■ **ACTION ITEM**
Write the records out exactly as they read, but not the pictures.

■ **MATERIAL FOR THE TASK**
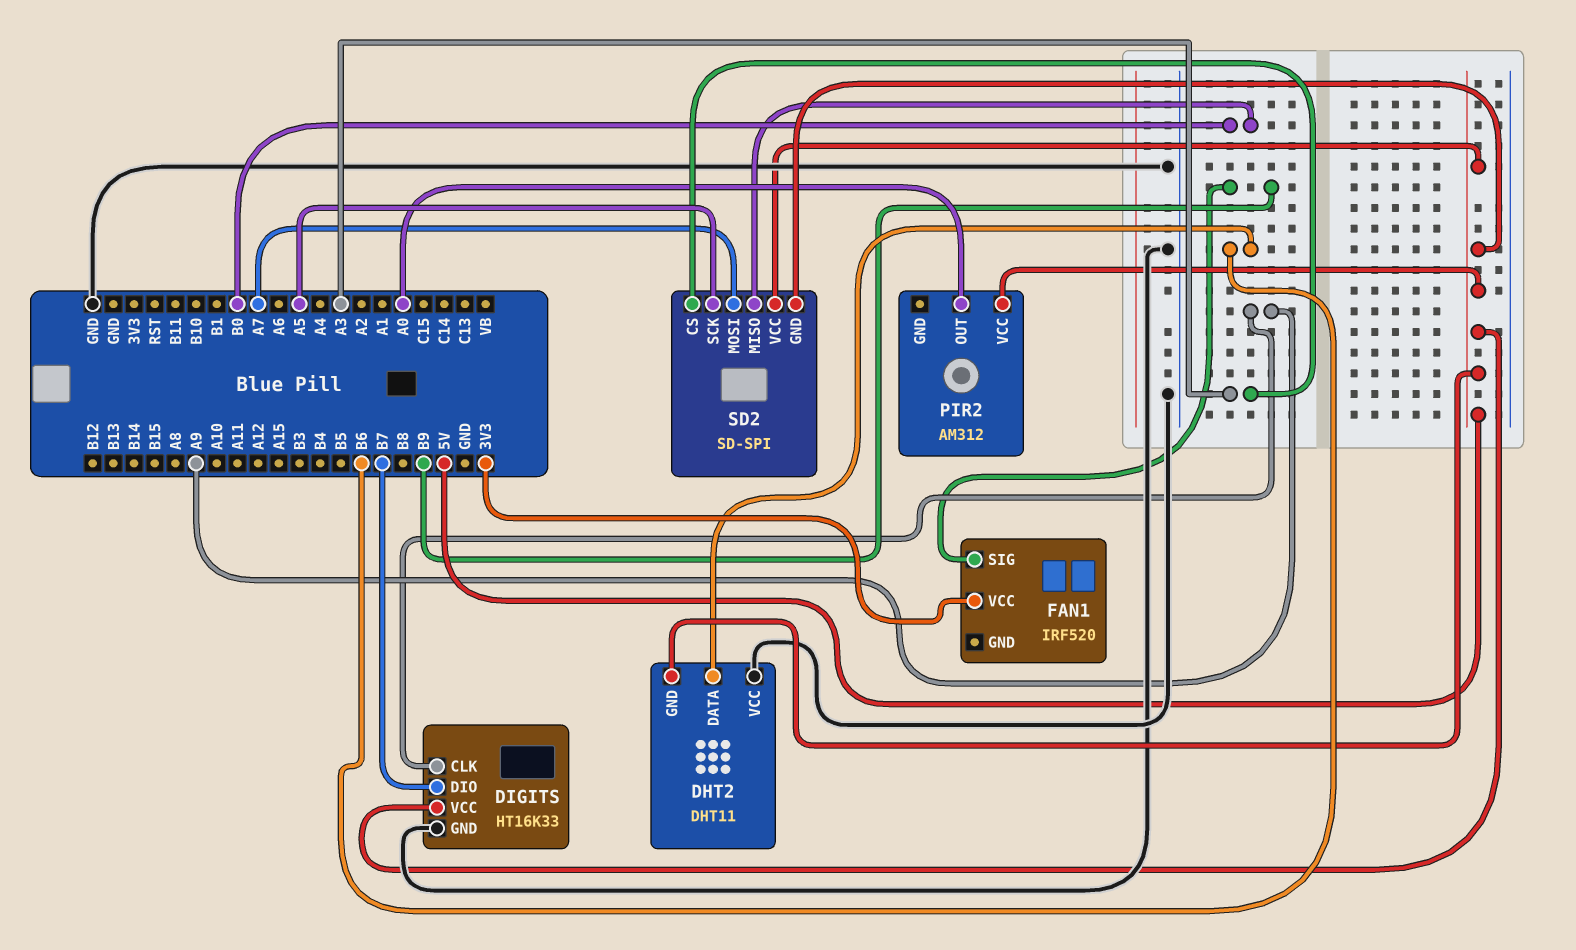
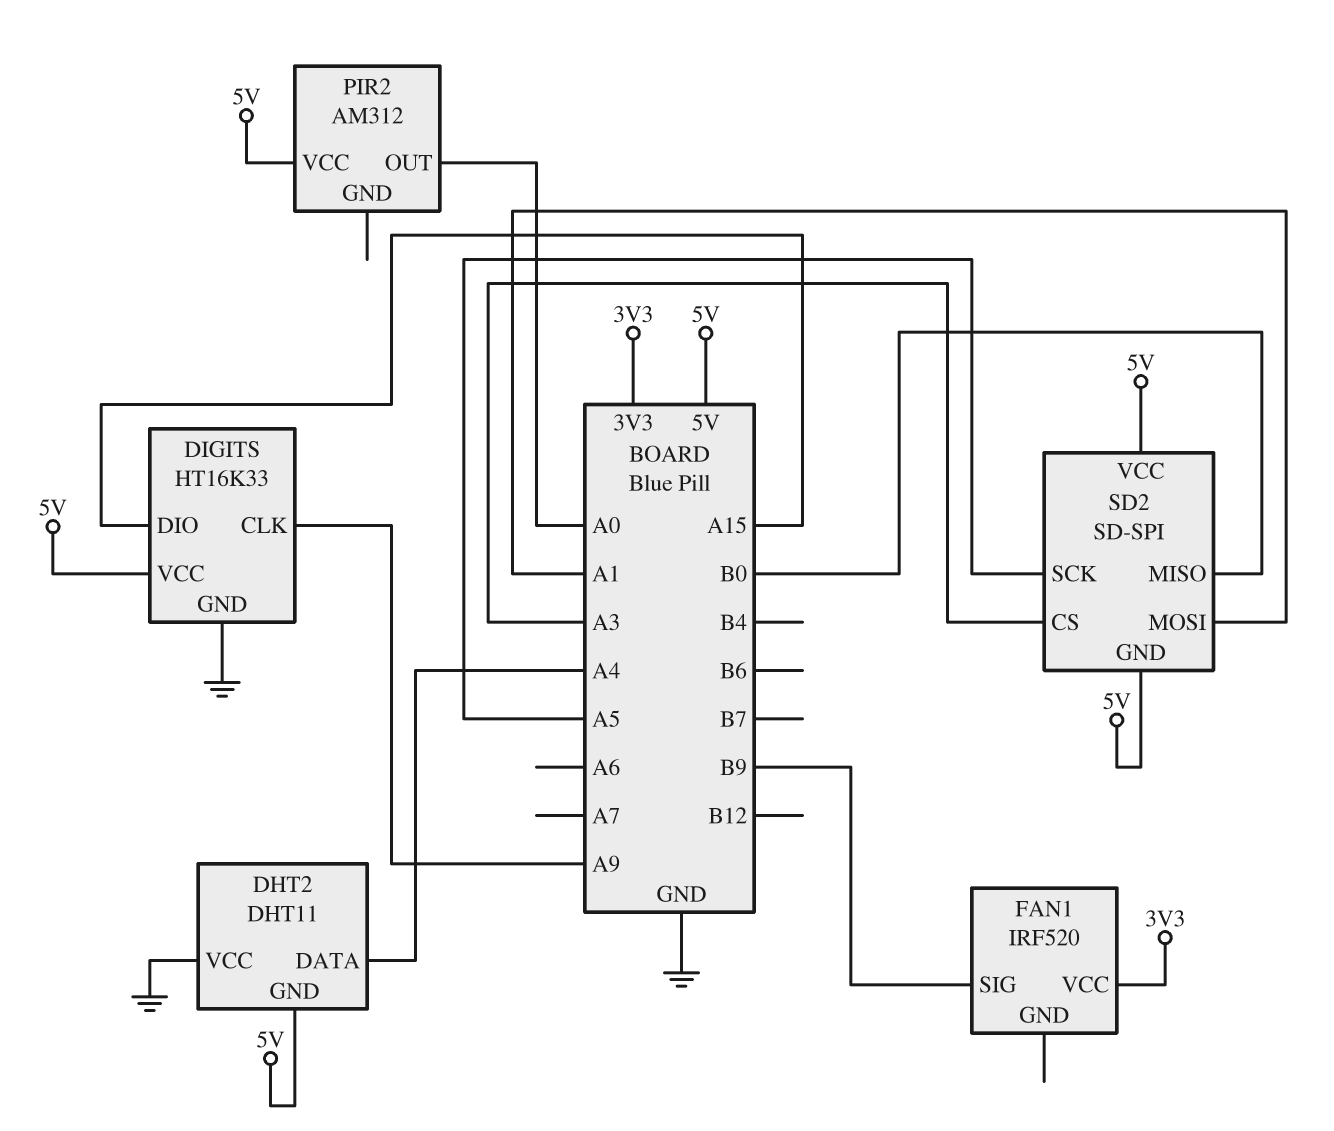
DHT2 pin DATA: B6 -> A4
DIGITS pin DIO: B7 -> A15
SD2 pin MOSI: A7 -> A1

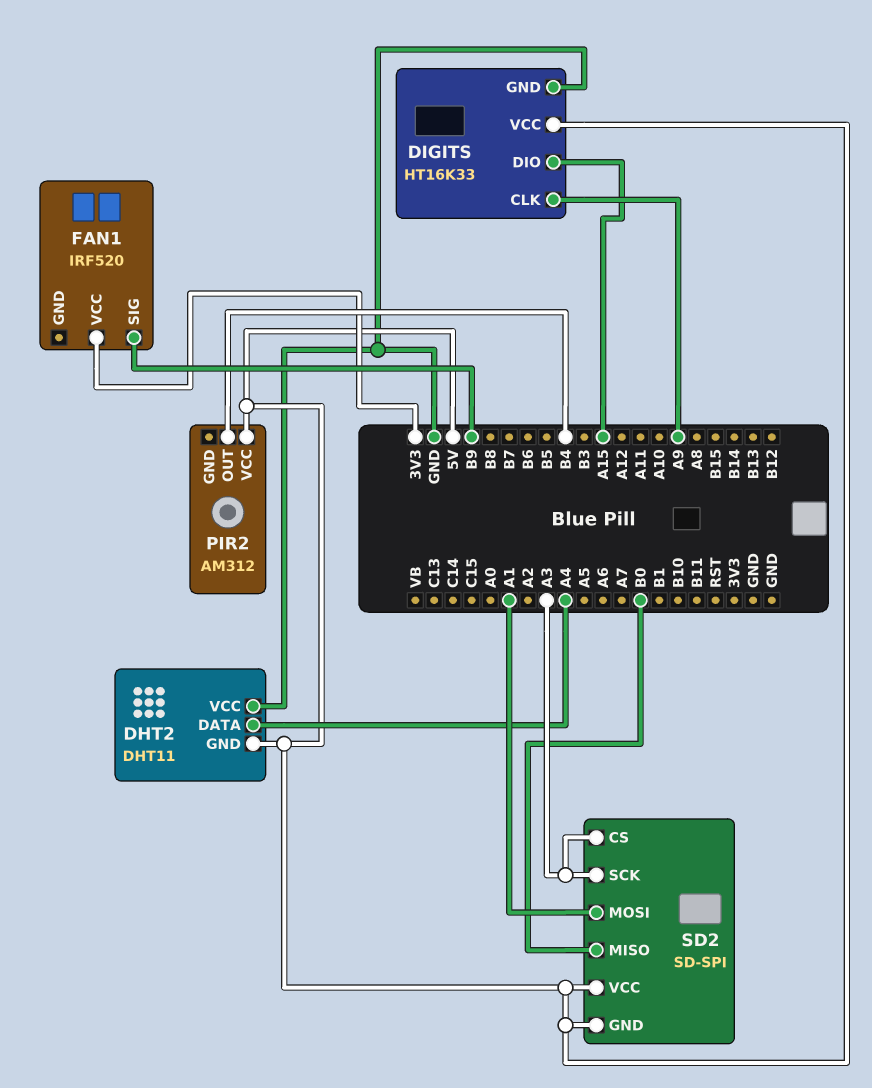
PIR2 pin OUT: A0 -> B4
SD2 pin SCK: A5 -> A3

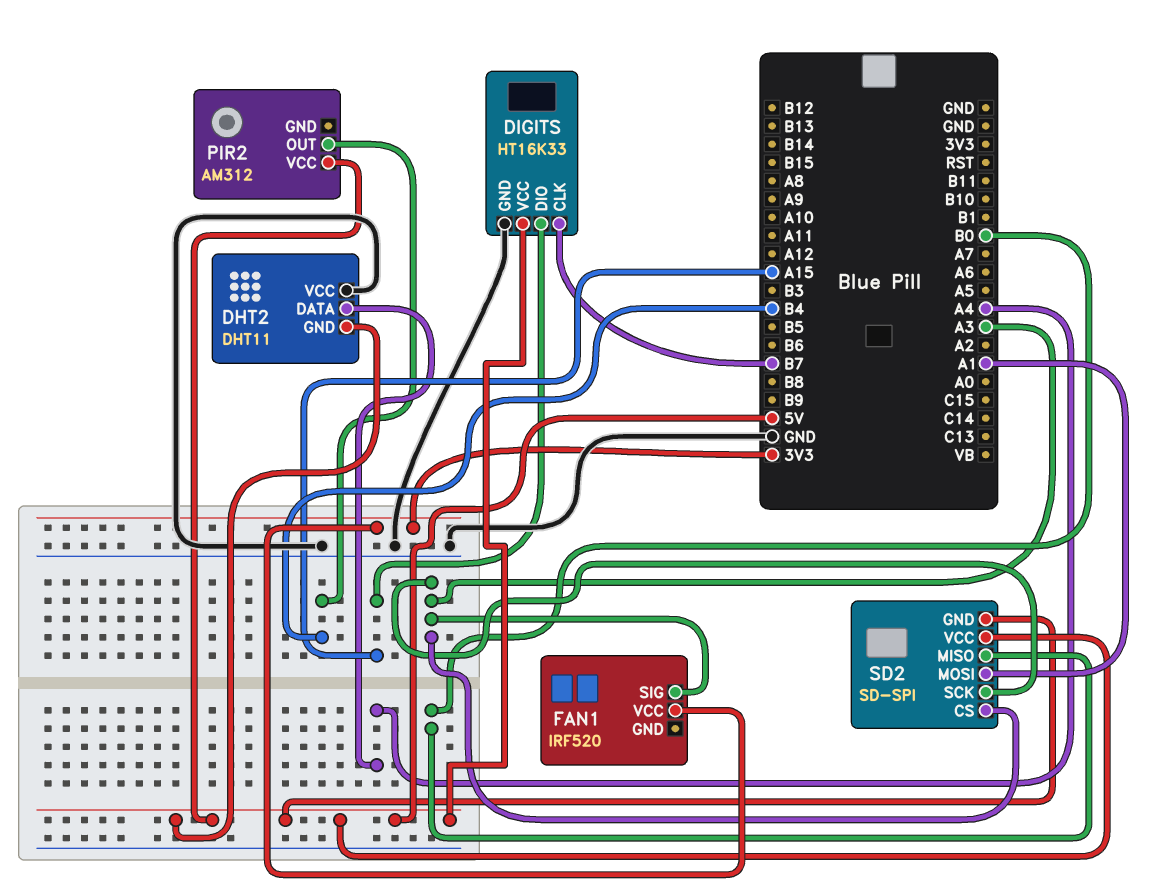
DIGITS pin CLK: A9 -> B7
FAN1 pin SIG: B9 -> A3

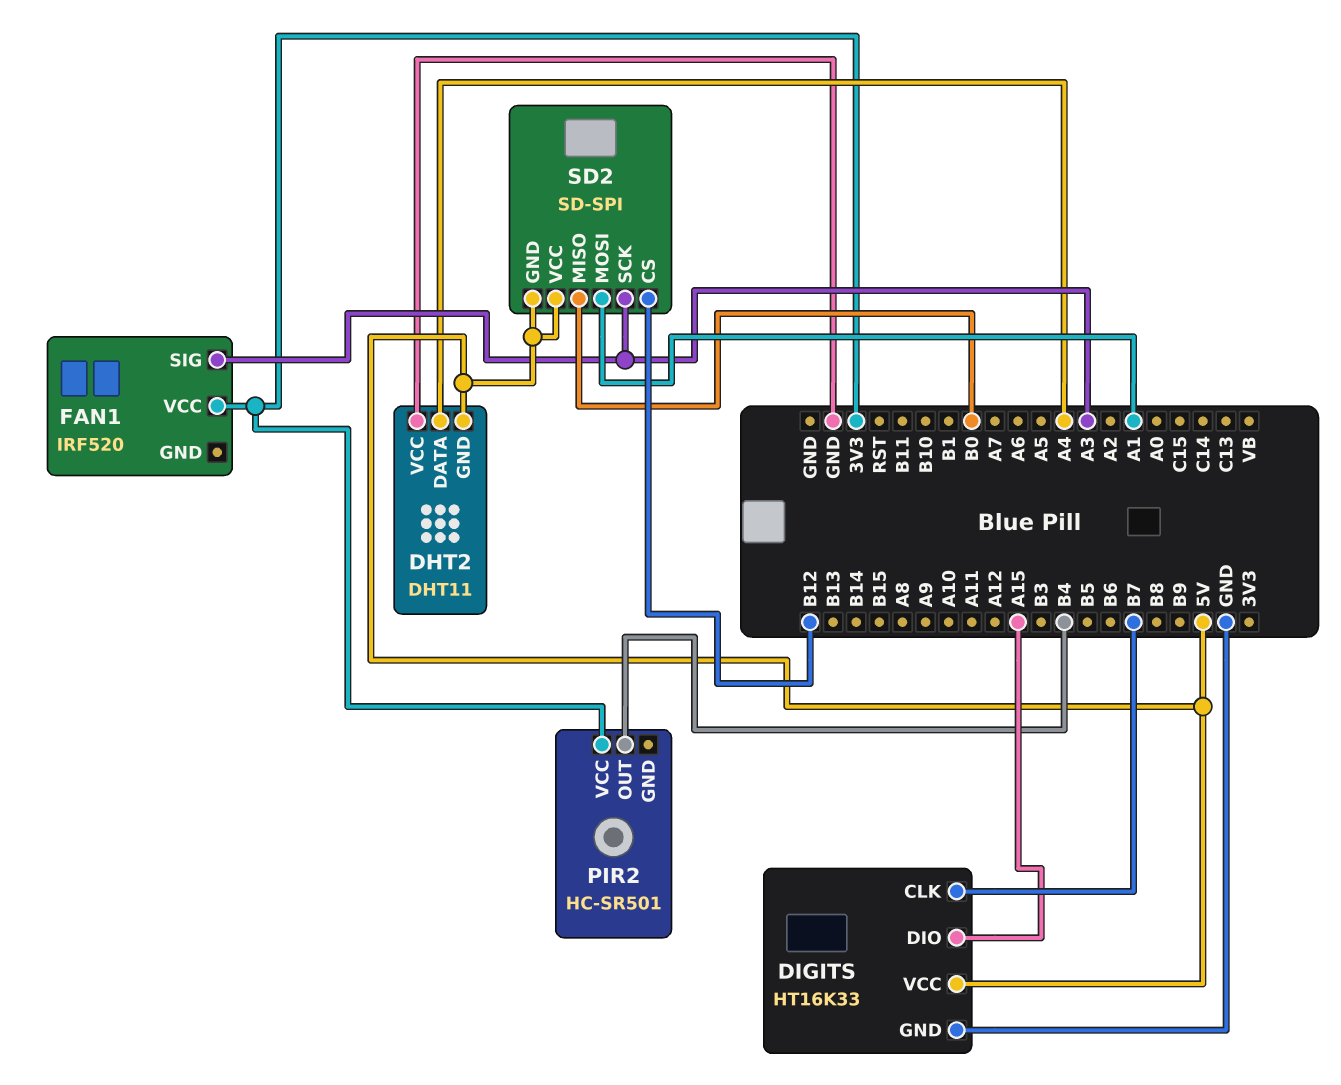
PIR2: AM312 -> HC-SR501
PIR2 pin VCC: 5V -> 3V3
SD2 pin CS: A3 -> B12

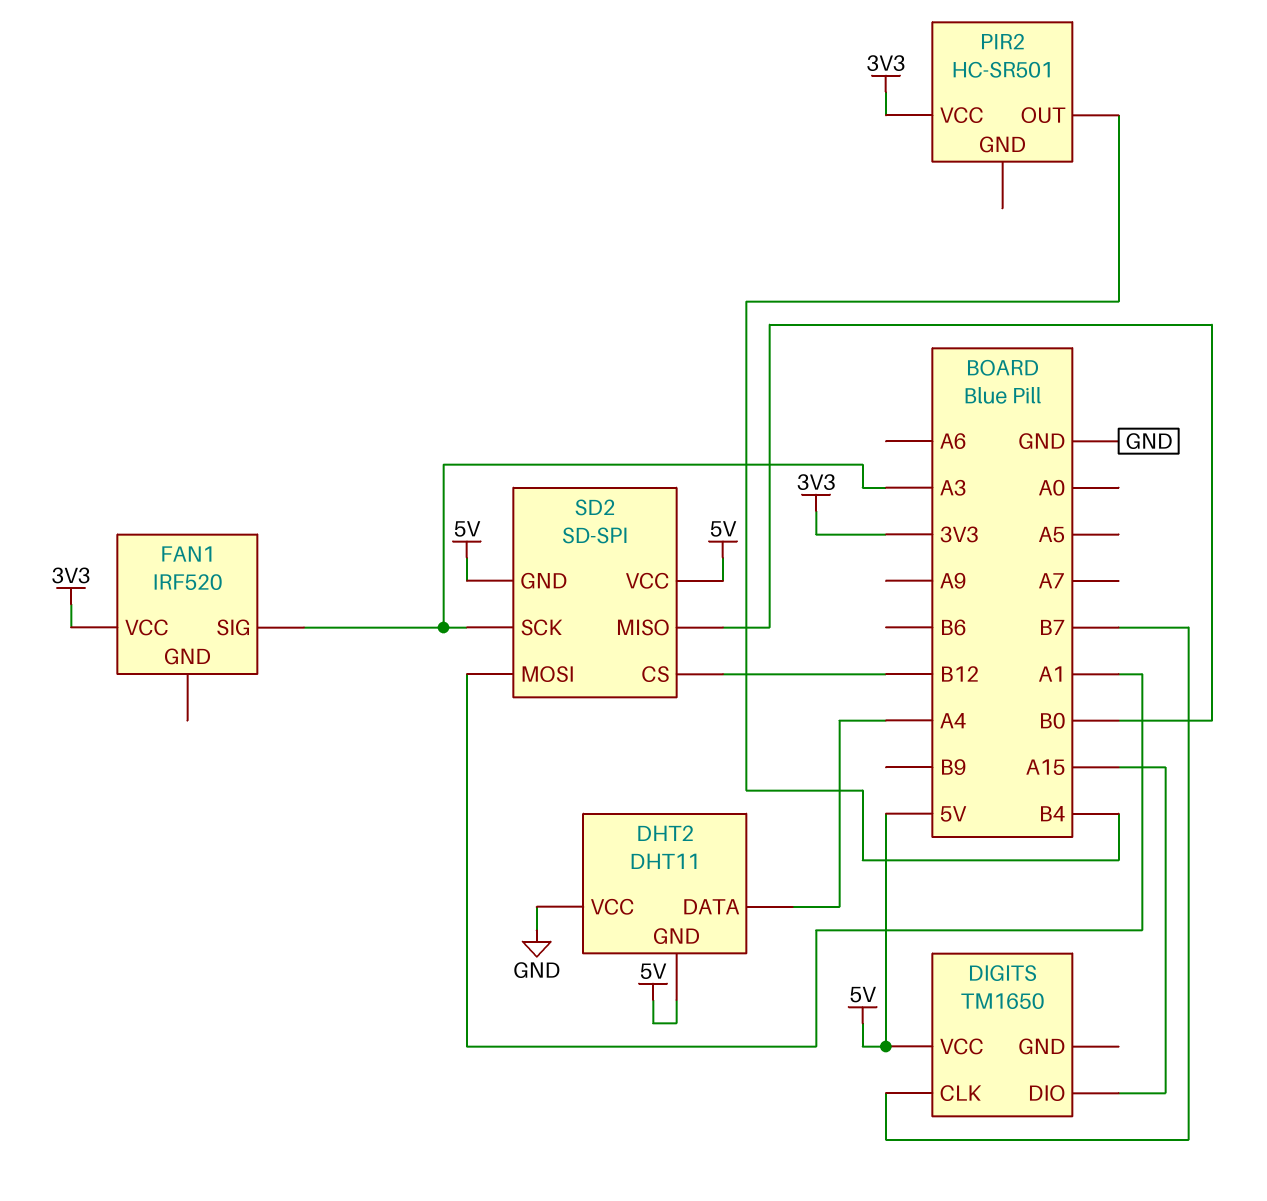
DIGITS: HT16K33 -> TM1650
DIGITS pin GND: GND -> none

■ **SOLUTION TO THE PROBLEM**
DHT2 pin DATA: B6 -> A4
DIGITS pin DIO: B7 -> A15
SD2 pin MOSI: A7 -> A1

PIR2 pin OUT: A0 -> B4
SD2 pin SCK: A5 -> A3

DIGITS pin CLK: A9 -> B7
FAN1 pin SIG: B9 -> A3

PIR2: AM312 -> HC-SR501
PIR2 pin VCC: 5V -> 3V3
SD2 pin CS: A3 -> B12

DIGITS: HT16K33 -> TM1650
DIGITS pin GND: GND -> none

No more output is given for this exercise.